── INPUT

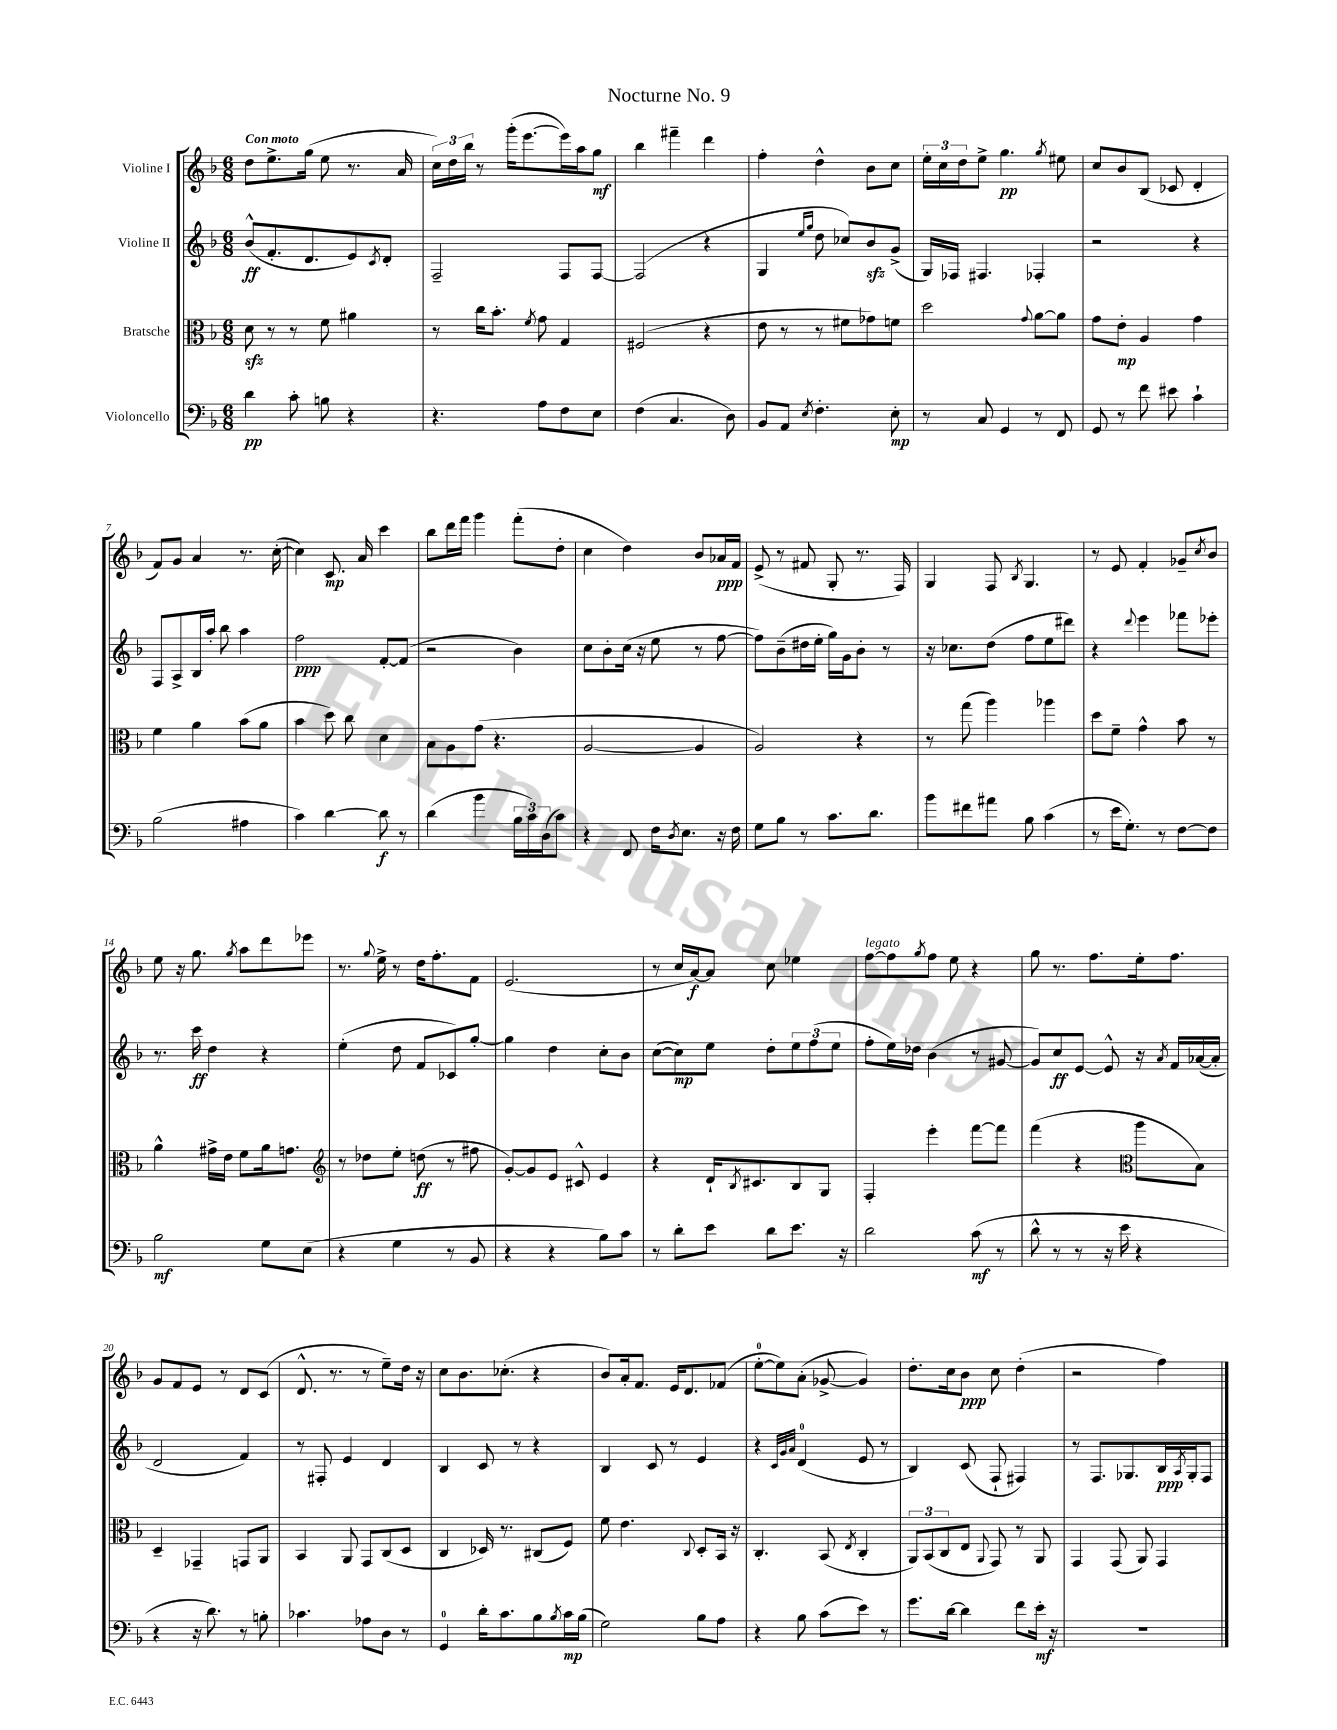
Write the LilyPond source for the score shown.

\header { title = "Nocturne No. 9" }
<<
\new StaffGroup <<
\new Staff = "s0" \with { instrumentName = "Violine I" } {
    \clef treble \key f \major \numericTimeSignature \time 6/8 \tempo "Con moto"
    d''8 e''8.-> g''16( e''8 r8. a'16 |
    \tuplet 3/2 { c''16) d''16 bes''16 } r8 g'''16-.( e'''8.~ e'''16) a''16 g''8\mf |
    bes''4 fis'''4-- d'''4 |
    f''4-. d''4-^ bes'8 c''8 |
    \tuplet 3/2 { e''16-. c''16 d''16 } e''8-> g''4.\pp \acciaccatura { g''8 } eis''8 |
    c''8 bes'8 bes8( ces'8 d'4-. |
    f'8) g'8 a'4 r8. c''16~-.( |
    c''4) c'8.\mp a'16 c'''4 |
    bes''8 d'''16 f'''16 g'''4 f'''8-.( d''8-. |
    c''4 d''4) bes'8 aes'16\ppp f'16 |
    e'8->( r8 fis'8 g8-. r8. f16) |
    g4 f8 \acciaccatura { bes8 } g4. |
    r8 e'8 f'4-. ges'8-- \acciaccatura { c''8 } bes'8 |
    e''8 r16 g''8. \acciaccatura { g''8 } a''8 d'''8 ees'''8 |
    r8. \appoggiatura { g''8 } e''16-> r8 d''16 f''8.-. f'8 |
    e'2.( |
    r8 c''16 a'16~\f) a'8 c''8 ees''4 |
    f''8~^\markup { \italic "legato" } f''8 \acciaccatura { g''8 } f''8 e''8 r4 |
    g''8 r8. f''8. e''16-. f''8. |
    g'8 f'8 e'8 r8 d'8 c'8( |
    d'8.-^ r8. r8 e''8--) d''16 r16 |
    c''8 bes'8. ces''8.-.( r4 |
    bes'8) a'16-. f'8. e'16 d'8. fes'8( |
    e''8-0~-. e''8) a'8-.( ges'8~-> ges'4) |
    d''8.-. c''16 bes'8\ppp c''8 d''4-.( |
    r2 f''4) \bar "|." |
}
\new Staff = "s1" \with { instrumentName = "Violine II" } {
    \clef treble \key f \major \numericTimeSignature \time 6/8
    bes'8-^\ff( f'8.-. d'8. e'8) \acciaccatura { c'8 } d'8-. |
    f2-- f8 f8~ |
    f2( r4 |
    g4 \grace { e''16 g''16 } d''8 ces''8) bes'8\sfz g'8->( |
    g16) fes16 fis4. fes4-. |
    r2 r4 |
    f8 a8-> bes16 a''16-. bes''8 a''4 |
    f''2\ppp f'8~-. f'8( |
    r2 bes'4) |
    c''8 bes'8-. c''16( r16 e''8 r8 f''8~ |
    f''8) bes'8--( dis''16 e''16-. g''16) g'16 bes'8-. r8 |
    r16 ces''8. d''8( f''8 e''8 dis'''8) |
    r4 \appoggiatura { d'''8 } e'''4 fes'''8 ees'''8-. |
    r8. c'''16\ff d''4 r4 |
    e''4-.( d''8 f'8 ces'8) g''8~-. |
    g''4 d''4 c''8-. bes'8 |
    c''8~( c''8\mp) e''8 d''8-. \tuplet 3/2 { e''8 f''8( e''8 } |
    f''8-. e''16) des''16 bes'4( r8 gis'8~ |
    gis'8) c''8\ff e'8~ e'8-^ r16 \acciaccatura { a'8 } f'16 aes'16~( aes'16-. |
    d'2 f'4) |
    r8 fis8-. e'4 d'4 |
    bes4 c'8 r8 r4 |
    bes4 c'8 r8 e'4 |
    r4 \grace { c'32 g'32 a'32 } d'4-0( e'8 r8 |
    bes4) c'8( f8-! fis4) |
    r8 f8. ges8. bes16\ppp \acciaccatura { a8 } ges16-. f8 \bar "|." |
}
\new Staff = "s2" \with { instrumentName = "Bratsche" } {
    \clef alto \key f \major \numericTimeSignature \time 6/8
    d'8\sfz r8 r8 f'8 ais'4 |
    r8 c''16 bes'8.-. \acciaccatura { f'8 } g'8 g4 |
    fis2( r4 |
    e'8 r8 r8 fis'8 ges'8) f'8 |
    d''2 \appoggiatura { g'8 } a'8~ a'8 |
    g'8 e'8-.\mp a4 g'4 |
    f'4 a'4 bes'8( a'8 |
    bes'4 d''8) c''8 d'4 |
    bes8 a8 g'8( r4. |
    a2~ a4 |
    a2) r4 |
    r8 g''8( a''4) aes''4 |
    d''8 f'8-- g'4-^ bes'8 r8 |
    a'4-^ gis'16-> e'16 f'8 a'16 g'8. |
    \clef treble r8 des''8 e''8-. d''8\ff( r8 fis''8 |
    g'8~-.) g'8 e'8 cis'8-^ e'4 |
    r4 d'16-! \acciaccatura { bes8 } cis'8. bes8 g8 |
    f4-. e'''4-. f'''8~ f'''8 |
    f'''4( r4 \clef alto a''8 bes8) |
    d4-- ges,4-- g,8 a,8 |
    bes,4 a,8 g,8 c8( d8 |
    c4 des16) r8. cis8( f8) |
    f'8 e'4. \appoggiatura { c8 } d8-. bes,16 r16 |
    c4.-. bes,8( \acciaccatura { e8 } c4-. |
    \tuplet 3/2 { a,8) bes,8( c8 } e8 \appoggiatura { a,8 } g,8) r8 a,8 |
    g,4 g,8( a,8) g,4 \bar "|." |
}
\new Staff = "s3" \with { instrumentName = "Violoncello" } {
    \clef bass \key f \major \numericTimeSignature \time 6/8
    d'4\pp c'8-. b8 r4 |
    r4. a8 f8 e8 |
    f4( c4. d8) |
    bes,8 a,8 \acciaccatura { e8 } f4.-. e8-.\mp |
    r8 c8 g,4 r8 f,8 |
    g,8 r8 f'8 eis'8 c'4-! |
    bes2( ais4 |
    c'4) d'4~ d'8\f r8 |
    d'4( bes'4 \tuplet 3/2 { bes16 c'16) d16( } c'8) |
    r4 f,8 f16 \acciaccatura { d8 } e8. r16 f16 |
    g8 bes8 r8 c'8. d'8. |
    bes'8 fis'8 ais'8 bes8 c'4( |
    r8 e'16 g8.-.) r8 f8~ f8 |
    bes2\mf g8 e8( |
    r4 g4 r8 bes,8 |
    r4 r4 bes8) c'8 |
    r8 d'8-. e'8 d'8 e'8. r16 |
    d'2 c'8\mf( r8 |
    d'8-^ r8 r8 r16 e'16 r4 |
    r4 r16 d'8.) r8 b8-. |
    ces'4. aes8 d8 r8 |
    g,4-0 d'16-. c'8. bes8 \acciaccatura { bes8 } c'16\mp bes16( |
    g2) bes8 a8 |
    r4 bes8 c'8( e'8) r8 |
    g'8. d'16~ d'4 f'8 e'16-.\mf r16 |
    R2. \bar "|." |
}
>>
>>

────

**SHORT TASK:** Count the lines of the records that contain the string "instrumentName" and give only the number.

**THE COMPLETED TASK:** 4